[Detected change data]
----------------

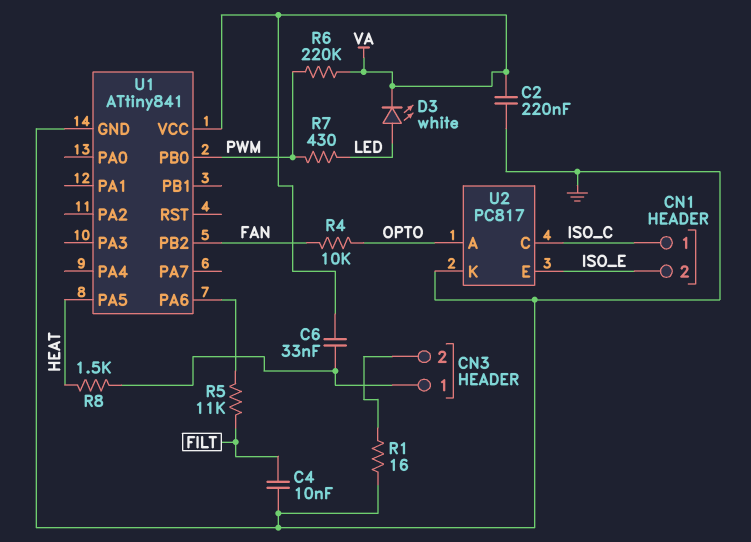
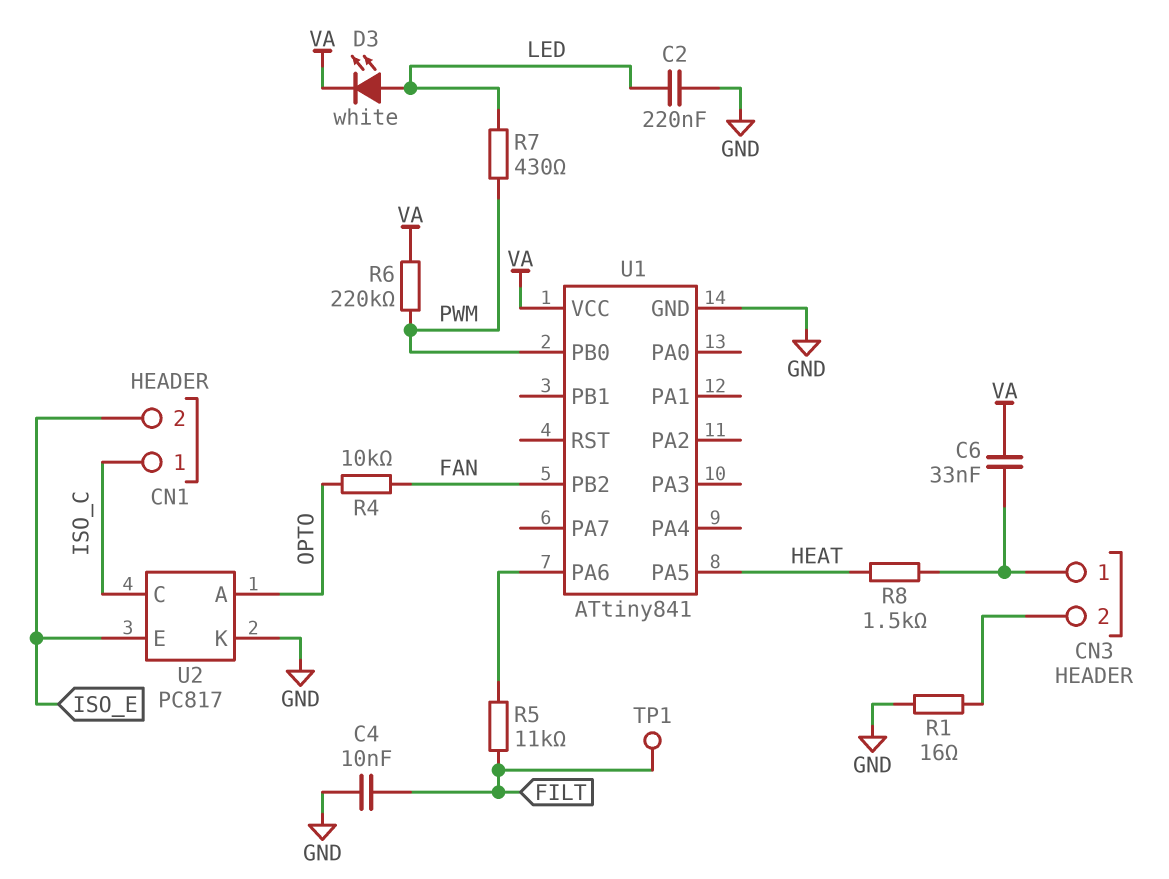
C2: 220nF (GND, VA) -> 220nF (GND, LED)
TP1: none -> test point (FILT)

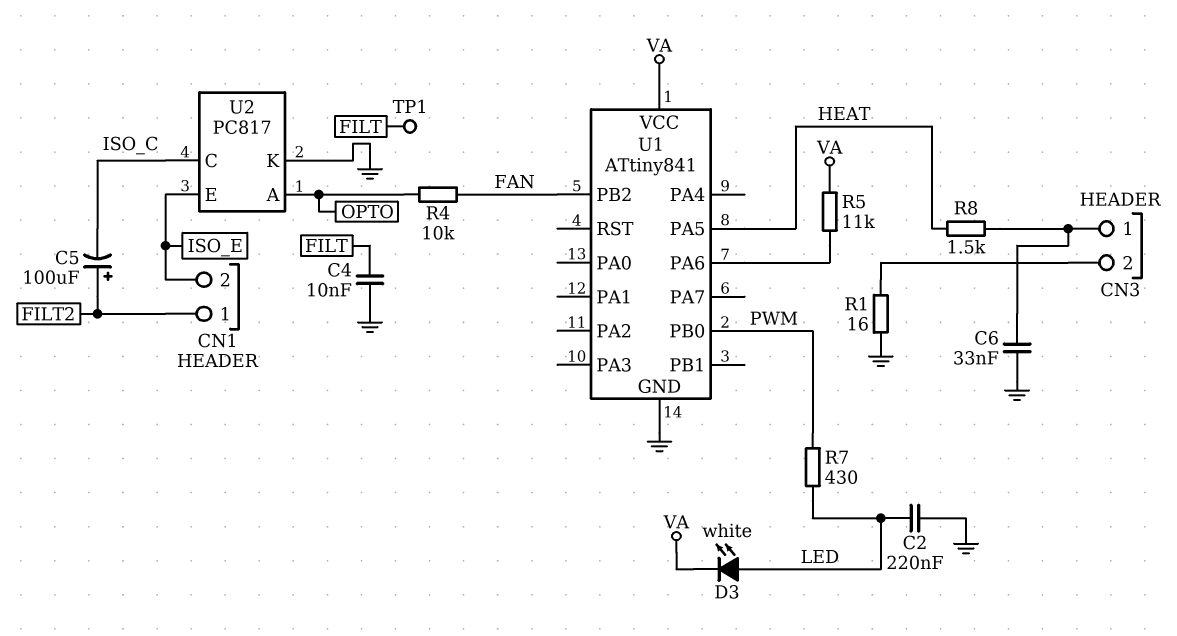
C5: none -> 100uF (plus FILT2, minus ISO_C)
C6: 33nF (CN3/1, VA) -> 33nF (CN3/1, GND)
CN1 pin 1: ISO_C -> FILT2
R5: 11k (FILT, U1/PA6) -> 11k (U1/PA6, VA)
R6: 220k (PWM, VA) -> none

----------------

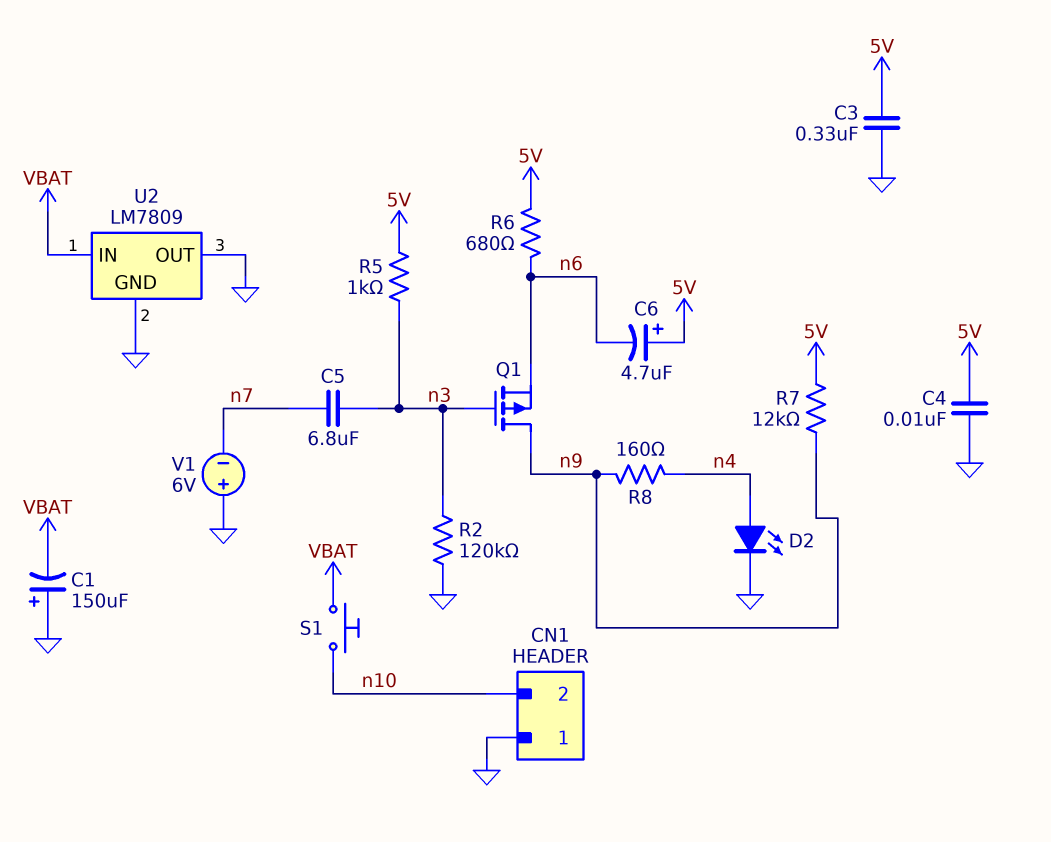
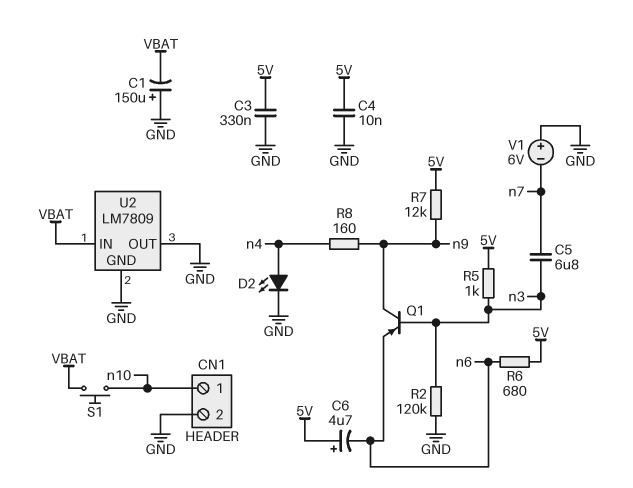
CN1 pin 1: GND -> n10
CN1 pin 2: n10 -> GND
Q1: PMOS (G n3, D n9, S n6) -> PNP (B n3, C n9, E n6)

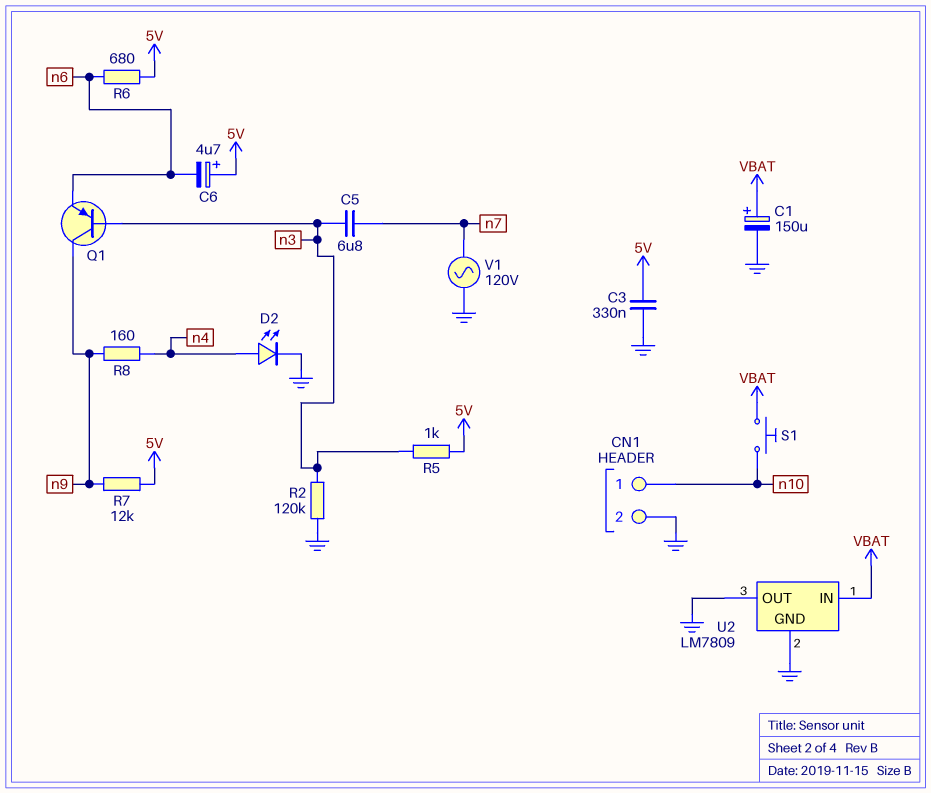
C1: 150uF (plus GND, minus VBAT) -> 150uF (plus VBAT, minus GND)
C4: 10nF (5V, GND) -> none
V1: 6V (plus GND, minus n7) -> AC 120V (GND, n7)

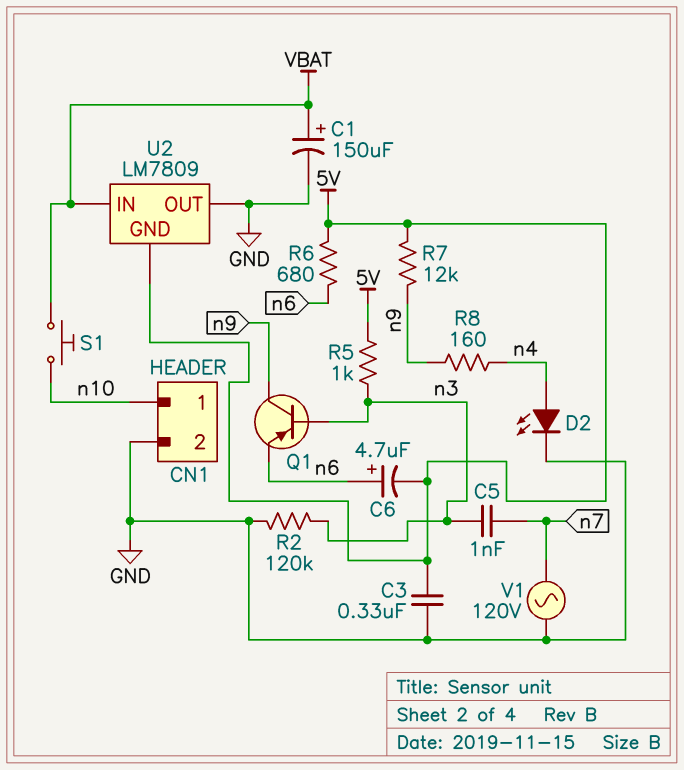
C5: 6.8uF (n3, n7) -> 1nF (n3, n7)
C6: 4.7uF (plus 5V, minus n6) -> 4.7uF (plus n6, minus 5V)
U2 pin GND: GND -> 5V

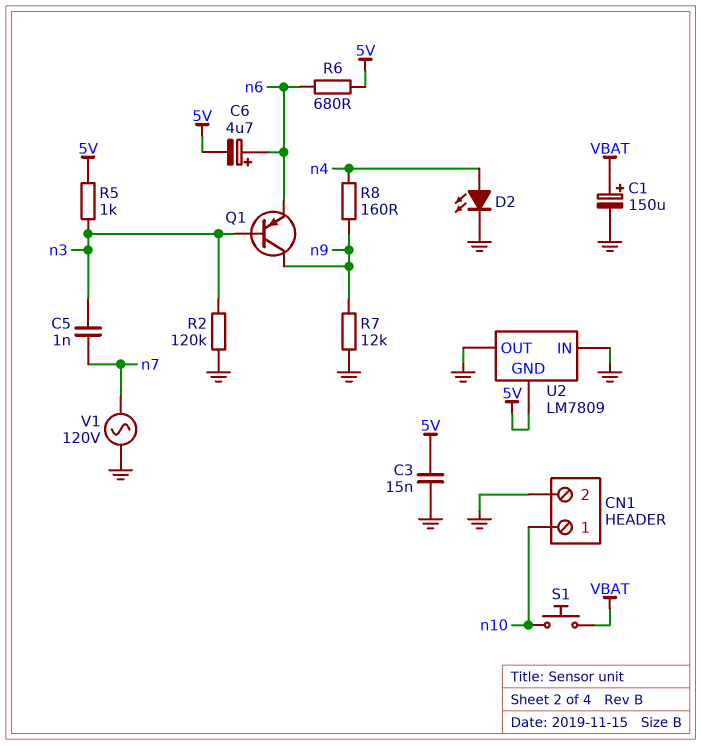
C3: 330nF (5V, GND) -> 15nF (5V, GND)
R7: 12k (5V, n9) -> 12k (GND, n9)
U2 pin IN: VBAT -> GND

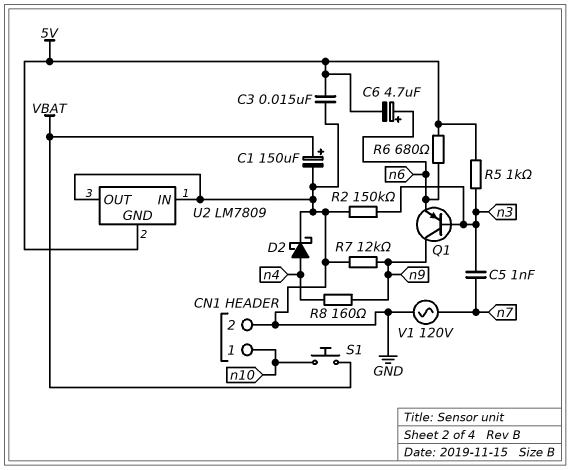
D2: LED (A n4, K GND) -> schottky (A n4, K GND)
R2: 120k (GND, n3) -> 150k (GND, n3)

----------------

→ **Problem statement**:
The copy should hold exactly the lines above from the one with "Q1: PMOS (G" through the one with "R2: 120k (GND, n3) -> 150k (GND, n3)", both ends counted, and no pictures at all.

→ **Exercise response**:
Q1: PMOS (G n3, D n9, S n6) -> PNP (B n3, C n9, E n6)

C1: 150uF (plus GND, minus VBAT) -> 150uF (plus VBAT, minus GND)
C4: 10nF (5V, GND) -> none
V1: 6V (plus GND, minus n7) -> AC 120V (GND, n7)

C5: 6.8uF (n3, n7) -> 1nF (n3, n7)
C6: 4.7uF (plus 5V, minus n6) -> 4.7uF (plus n6, minus 5V)
U2 pin GND: GND -> 5V

C3: 330nF (5V, GND) -> 15nF (5V, GND)
R7: 12k (5V, n9) -> 12k (GND, n9)
U2 pin IN: VBAT -> GND

D2: LED (A n4, K GND) -> schottky (A n4, K GND)
R2: 120k (GND, n3) -> 150k (GND, n3)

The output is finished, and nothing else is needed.